%%
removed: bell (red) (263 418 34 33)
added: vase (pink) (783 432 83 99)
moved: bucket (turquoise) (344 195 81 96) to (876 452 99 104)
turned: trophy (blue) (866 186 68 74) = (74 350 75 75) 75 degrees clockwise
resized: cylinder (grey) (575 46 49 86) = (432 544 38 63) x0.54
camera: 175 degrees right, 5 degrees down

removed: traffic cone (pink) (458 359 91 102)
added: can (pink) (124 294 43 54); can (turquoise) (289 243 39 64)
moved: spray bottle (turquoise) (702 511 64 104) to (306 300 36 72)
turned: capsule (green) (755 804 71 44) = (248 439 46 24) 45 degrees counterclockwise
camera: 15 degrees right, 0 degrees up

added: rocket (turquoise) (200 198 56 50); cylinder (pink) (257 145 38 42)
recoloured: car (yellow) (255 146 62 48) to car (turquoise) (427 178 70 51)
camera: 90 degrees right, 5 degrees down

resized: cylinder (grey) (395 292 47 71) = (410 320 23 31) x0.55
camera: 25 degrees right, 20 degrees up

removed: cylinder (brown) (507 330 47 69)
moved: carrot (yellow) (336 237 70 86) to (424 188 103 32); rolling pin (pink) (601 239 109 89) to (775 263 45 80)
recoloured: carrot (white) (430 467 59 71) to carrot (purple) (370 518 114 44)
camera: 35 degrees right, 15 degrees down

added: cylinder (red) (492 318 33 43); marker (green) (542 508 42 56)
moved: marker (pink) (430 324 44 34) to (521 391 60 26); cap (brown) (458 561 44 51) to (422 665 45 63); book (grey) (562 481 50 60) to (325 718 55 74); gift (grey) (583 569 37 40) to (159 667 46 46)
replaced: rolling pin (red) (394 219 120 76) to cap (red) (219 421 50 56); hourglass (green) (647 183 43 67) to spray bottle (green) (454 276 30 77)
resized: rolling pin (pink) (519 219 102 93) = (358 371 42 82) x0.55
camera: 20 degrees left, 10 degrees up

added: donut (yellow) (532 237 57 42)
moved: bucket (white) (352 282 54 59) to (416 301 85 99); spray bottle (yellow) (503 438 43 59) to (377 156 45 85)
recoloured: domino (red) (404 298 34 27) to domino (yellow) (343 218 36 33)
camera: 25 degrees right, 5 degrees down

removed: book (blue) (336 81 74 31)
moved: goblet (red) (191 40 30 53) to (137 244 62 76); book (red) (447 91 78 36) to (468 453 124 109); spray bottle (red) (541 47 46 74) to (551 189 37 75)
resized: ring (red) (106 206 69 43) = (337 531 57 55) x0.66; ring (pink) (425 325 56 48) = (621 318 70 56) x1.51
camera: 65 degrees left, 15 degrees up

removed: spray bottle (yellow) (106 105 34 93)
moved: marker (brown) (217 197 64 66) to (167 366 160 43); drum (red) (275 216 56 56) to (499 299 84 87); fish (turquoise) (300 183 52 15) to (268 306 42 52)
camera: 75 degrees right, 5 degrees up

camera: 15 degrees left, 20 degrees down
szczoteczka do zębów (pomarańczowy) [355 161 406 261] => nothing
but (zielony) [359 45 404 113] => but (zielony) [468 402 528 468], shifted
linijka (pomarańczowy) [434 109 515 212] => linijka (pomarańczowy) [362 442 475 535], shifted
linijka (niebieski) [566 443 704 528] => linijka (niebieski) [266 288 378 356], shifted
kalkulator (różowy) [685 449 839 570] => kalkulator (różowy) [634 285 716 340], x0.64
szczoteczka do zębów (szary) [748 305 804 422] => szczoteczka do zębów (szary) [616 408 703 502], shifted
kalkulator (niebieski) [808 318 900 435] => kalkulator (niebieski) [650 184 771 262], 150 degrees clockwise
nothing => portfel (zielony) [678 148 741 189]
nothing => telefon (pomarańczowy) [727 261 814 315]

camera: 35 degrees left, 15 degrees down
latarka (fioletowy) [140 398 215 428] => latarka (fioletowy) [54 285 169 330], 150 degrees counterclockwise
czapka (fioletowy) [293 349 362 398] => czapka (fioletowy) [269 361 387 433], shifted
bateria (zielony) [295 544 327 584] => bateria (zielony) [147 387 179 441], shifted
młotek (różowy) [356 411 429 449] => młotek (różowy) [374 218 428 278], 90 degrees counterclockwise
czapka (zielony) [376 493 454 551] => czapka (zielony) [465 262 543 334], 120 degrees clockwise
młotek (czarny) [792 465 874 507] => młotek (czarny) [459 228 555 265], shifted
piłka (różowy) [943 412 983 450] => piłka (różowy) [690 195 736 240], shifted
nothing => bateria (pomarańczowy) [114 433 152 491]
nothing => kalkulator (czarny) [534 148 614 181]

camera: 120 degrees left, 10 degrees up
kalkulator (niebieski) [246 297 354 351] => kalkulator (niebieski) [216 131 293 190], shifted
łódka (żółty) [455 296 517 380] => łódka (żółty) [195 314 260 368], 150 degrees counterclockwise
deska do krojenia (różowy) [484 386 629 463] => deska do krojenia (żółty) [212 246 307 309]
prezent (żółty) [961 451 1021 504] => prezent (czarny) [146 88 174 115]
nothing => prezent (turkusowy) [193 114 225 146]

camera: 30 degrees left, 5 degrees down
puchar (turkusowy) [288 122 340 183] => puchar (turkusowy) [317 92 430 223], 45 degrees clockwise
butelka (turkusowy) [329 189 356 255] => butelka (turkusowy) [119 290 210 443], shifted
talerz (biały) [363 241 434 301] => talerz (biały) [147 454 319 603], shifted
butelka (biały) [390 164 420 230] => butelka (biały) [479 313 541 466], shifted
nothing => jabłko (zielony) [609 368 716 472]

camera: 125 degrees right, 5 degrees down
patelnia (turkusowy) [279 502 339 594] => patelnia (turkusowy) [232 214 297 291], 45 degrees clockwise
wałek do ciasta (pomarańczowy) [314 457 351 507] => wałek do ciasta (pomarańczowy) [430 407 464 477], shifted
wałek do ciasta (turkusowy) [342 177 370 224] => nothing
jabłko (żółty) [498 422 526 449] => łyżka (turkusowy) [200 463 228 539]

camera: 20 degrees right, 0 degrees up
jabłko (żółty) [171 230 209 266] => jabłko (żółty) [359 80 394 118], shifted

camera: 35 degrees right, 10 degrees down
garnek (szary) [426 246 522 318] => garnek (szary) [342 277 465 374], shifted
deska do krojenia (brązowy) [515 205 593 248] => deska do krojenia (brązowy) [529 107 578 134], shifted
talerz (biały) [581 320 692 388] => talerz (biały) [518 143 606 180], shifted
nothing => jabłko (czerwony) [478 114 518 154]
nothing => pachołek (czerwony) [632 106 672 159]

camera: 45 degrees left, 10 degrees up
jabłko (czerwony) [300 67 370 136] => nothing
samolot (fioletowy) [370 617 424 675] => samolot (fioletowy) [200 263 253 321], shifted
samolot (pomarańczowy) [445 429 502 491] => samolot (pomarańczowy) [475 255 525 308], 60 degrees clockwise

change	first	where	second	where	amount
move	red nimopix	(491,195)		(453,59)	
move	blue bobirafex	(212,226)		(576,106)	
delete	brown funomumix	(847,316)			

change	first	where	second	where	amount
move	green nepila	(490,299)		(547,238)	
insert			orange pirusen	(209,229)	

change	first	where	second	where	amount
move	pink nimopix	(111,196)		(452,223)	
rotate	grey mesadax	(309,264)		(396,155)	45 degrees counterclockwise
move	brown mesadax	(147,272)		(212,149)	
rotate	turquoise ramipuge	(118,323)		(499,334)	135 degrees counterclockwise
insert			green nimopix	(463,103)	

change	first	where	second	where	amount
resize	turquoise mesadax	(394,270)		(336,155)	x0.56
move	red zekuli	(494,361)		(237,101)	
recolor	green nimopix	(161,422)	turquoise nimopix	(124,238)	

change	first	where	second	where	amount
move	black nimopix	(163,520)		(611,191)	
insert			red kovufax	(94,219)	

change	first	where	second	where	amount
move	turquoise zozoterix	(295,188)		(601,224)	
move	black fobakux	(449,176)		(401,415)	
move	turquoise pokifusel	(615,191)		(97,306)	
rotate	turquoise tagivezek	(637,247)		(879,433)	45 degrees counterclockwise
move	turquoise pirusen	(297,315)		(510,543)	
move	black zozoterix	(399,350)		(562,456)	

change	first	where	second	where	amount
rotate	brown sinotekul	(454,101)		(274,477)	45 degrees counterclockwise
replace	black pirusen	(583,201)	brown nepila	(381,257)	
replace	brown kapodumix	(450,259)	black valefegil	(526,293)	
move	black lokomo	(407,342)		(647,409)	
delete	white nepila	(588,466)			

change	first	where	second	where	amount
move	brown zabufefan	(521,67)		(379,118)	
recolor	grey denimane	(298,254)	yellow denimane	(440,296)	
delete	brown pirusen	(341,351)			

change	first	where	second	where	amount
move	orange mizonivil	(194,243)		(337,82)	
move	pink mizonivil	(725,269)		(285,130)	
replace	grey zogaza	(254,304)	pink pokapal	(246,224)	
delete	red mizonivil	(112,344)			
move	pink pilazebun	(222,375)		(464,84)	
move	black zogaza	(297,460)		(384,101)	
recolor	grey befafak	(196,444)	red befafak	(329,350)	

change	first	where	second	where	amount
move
%%
### Work item
Report all lines of the data above that include the string "linijka".

### Completed task
linijka (pomarańczowy) [434 109 515 212] => linijka (pomarańczowy) [362 442 475 535], shifted
linijka (niebieski) [566 443 704 528] => linijka (niebieski) [266 288 378 356], shifted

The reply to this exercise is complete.